Exercise requirements: Write out all of the entries exactly, please.

____ Exercise input

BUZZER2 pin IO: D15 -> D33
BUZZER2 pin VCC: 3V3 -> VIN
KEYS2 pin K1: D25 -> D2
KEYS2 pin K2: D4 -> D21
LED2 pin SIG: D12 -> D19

________

Task response:
BUZZER2 pin IO: D15 -> D33
BUZZER2 pin VCC: 3V3 -> VIN
KEYS2 pin K1: D25 -> D2
KEYS2 pin K2: D4 -> D21
LED2 pin SIG: D12 -> D19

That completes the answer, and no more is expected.